═════ MATERIAL FOR THE TASK

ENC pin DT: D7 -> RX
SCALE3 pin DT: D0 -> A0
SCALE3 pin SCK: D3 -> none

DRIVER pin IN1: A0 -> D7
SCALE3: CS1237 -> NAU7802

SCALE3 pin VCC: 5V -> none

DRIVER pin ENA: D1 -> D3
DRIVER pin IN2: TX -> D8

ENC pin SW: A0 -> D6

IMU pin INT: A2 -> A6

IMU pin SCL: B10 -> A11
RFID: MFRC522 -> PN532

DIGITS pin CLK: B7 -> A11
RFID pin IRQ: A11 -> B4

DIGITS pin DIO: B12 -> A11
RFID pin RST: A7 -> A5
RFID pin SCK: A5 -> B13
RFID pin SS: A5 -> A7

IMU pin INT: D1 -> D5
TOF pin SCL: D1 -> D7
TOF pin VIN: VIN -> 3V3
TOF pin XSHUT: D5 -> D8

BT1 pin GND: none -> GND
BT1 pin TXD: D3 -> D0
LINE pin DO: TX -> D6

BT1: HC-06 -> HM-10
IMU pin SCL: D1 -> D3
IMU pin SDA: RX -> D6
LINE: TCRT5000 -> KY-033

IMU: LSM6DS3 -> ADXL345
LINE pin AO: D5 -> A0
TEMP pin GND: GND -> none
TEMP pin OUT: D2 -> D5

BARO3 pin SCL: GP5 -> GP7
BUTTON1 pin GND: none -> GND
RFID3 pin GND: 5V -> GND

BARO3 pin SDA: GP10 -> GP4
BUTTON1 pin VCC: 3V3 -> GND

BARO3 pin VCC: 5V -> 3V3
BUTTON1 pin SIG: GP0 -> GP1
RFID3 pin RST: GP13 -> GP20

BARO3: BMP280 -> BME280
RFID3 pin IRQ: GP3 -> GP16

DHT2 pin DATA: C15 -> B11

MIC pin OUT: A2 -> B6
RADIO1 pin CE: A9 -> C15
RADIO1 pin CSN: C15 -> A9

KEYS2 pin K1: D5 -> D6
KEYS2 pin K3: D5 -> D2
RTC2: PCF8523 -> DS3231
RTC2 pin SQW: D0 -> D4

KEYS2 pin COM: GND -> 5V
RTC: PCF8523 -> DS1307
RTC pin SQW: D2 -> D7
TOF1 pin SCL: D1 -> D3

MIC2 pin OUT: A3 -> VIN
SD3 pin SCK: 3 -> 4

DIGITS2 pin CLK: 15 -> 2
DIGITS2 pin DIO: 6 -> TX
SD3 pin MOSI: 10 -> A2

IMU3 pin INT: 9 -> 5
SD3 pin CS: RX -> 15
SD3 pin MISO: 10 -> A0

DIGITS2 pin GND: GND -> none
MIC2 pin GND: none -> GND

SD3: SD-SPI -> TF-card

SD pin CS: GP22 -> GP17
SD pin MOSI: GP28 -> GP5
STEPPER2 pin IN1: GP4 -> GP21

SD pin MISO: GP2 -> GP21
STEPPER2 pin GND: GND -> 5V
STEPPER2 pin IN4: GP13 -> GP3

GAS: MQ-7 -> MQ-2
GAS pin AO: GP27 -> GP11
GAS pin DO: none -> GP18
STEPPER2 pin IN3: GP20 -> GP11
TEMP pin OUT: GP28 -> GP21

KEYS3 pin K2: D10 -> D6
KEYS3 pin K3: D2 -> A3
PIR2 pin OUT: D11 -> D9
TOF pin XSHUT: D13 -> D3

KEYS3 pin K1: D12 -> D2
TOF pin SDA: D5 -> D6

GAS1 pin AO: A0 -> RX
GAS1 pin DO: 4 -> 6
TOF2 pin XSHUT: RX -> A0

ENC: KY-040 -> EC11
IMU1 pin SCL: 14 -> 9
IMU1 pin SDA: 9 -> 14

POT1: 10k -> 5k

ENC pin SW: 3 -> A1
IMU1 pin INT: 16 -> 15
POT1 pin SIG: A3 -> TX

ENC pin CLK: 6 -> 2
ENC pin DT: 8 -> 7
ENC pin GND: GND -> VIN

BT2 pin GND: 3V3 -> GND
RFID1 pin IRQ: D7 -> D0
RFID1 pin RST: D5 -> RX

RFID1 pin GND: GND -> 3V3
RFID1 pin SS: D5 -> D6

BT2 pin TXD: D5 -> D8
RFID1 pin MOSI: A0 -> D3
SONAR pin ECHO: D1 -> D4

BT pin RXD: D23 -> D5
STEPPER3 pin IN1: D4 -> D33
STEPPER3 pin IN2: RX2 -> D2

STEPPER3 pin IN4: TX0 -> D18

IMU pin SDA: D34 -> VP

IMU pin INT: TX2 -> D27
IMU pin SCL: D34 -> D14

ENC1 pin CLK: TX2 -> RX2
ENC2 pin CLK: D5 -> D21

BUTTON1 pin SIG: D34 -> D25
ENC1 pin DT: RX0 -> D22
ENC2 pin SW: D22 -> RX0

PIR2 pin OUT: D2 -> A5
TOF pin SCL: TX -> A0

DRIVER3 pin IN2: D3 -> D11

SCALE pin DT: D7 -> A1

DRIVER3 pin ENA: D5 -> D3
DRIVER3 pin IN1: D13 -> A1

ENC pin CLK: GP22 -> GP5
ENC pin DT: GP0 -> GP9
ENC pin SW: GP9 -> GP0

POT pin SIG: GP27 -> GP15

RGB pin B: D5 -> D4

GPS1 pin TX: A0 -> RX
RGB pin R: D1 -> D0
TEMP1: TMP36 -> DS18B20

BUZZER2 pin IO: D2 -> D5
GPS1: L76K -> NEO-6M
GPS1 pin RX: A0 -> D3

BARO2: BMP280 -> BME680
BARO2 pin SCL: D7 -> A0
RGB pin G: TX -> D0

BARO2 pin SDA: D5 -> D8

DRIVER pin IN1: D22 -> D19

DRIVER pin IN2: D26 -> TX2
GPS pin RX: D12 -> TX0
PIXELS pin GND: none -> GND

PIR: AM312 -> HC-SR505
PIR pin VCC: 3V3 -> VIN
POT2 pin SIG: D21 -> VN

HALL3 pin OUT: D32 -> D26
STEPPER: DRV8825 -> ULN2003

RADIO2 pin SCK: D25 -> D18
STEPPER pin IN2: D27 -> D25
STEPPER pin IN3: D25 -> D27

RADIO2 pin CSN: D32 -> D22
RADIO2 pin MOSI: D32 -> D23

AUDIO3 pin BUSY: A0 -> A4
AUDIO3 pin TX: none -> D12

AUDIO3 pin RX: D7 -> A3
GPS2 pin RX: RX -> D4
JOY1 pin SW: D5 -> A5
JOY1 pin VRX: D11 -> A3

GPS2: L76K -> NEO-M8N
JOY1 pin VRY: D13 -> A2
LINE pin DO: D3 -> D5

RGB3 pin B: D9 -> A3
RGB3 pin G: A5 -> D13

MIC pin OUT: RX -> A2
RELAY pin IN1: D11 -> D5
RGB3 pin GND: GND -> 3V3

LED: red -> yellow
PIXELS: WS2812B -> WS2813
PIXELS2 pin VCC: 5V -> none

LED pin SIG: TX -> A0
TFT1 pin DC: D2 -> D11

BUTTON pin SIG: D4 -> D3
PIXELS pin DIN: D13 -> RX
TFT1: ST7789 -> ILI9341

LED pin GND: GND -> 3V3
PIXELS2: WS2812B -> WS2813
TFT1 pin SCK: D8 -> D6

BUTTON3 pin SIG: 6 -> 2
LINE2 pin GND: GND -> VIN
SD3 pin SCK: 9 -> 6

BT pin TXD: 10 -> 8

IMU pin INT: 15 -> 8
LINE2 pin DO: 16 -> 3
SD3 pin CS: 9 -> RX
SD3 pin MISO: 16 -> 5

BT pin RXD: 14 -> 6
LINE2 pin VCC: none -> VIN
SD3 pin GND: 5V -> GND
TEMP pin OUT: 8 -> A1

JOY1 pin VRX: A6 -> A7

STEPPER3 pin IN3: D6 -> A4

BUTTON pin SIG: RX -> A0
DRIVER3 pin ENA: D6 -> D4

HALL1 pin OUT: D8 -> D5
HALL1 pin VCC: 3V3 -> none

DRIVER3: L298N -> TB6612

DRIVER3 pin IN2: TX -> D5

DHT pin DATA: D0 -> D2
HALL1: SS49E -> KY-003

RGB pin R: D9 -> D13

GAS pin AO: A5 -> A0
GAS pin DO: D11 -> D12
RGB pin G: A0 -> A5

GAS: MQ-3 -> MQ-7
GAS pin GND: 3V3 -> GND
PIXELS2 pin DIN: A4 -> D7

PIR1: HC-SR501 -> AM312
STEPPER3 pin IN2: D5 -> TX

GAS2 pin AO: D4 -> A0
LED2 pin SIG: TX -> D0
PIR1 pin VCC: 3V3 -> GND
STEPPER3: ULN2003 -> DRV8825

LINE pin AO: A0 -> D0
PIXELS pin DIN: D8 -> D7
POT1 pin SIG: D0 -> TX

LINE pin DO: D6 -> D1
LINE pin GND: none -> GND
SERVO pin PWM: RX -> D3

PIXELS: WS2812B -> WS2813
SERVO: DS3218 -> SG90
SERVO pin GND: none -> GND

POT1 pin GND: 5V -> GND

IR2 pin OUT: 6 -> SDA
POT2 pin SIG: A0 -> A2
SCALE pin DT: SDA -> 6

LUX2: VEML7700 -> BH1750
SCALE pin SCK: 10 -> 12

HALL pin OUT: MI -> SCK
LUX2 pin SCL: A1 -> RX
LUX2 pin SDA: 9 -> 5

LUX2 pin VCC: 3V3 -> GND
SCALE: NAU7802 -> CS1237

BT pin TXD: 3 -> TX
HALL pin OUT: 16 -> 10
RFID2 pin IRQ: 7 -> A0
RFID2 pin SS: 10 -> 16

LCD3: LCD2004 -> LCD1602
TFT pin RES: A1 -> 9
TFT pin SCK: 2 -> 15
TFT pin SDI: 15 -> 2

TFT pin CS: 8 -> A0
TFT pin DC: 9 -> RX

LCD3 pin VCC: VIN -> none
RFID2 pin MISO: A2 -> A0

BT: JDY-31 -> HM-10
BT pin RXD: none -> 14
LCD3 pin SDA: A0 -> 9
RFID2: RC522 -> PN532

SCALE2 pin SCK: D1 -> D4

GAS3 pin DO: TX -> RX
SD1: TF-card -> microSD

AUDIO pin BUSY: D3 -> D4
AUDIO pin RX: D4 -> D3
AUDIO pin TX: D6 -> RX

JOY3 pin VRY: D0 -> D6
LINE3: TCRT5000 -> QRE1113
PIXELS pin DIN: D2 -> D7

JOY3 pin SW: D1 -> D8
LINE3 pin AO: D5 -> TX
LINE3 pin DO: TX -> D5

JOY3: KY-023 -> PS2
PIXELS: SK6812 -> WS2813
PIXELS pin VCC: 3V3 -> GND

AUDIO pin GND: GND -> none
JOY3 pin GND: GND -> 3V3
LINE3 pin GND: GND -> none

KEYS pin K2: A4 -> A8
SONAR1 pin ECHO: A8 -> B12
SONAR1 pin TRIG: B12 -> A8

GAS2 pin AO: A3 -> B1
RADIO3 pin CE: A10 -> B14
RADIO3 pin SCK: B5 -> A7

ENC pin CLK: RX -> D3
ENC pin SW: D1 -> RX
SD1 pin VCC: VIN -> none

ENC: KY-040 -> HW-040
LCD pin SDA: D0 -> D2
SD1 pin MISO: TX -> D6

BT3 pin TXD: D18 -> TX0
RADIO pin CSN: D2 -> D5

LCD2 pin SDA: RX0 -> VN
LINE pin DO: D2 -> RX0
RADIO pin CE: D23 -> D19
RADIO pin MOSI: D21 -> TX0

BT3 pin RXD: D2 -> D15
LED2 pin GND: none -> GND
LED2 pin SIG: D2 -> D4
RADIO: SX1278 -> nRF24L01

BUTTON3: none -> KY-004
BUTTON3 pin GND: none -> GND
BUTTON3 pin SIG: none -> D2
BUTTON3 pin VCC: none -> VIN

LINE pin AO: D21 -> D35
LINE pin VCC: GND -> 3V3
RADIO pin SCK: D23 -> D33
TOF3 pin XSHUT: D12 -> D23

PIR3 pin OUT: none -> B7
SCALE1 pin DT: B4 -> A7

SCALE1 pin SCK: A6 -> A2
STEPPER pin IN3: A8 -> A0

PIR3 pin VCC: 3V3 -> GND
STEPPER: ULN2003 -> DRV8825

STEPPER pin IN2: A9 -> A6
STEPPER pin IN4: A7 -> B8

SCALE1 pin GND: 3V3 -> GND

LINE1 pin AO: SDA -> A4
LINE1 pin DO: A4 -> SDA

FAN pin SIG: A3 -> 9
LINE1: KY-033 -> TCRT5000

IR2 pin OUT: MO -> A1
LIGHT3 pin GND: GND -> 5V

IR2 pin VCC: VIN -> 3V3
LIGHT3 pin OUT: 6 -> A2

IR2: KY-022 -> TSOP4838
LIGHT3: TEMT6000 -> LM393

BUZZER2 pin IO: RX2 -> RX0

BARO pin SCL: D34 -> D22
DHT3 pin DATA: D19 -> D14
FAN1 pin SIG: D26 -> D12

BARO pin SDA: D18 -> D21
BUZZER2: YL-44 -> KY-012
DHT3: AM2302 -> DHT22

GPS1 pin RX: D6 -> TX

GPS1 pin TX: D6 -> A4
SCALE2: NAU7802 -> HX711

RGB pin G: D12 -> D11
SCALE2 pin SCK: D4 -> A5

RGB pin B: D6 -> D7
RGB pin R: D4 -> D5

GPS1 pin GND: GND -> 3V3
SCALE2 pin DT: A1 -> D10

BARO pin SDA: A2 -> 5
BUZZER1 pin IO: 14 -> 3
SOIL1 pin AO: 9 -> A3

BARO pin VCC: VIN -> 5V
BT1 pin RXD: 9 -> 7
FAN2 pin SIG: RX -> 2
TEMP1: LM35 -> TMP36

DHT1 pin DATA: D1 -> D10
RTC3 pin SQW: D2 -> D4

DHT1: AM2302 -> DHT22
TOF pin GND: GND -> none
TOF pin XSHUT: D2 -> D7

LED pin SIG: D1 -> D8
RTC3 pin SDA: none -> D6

══════════

▶ **EXERCISE DETAILS**: Among the lines above, which hold the word "BUSY"? Report each one.

▶ **RESULT BELOW**:
AUDIO3 pin BUSY: A0 -> A4
AUDIO pin BUSY: D3 -> D4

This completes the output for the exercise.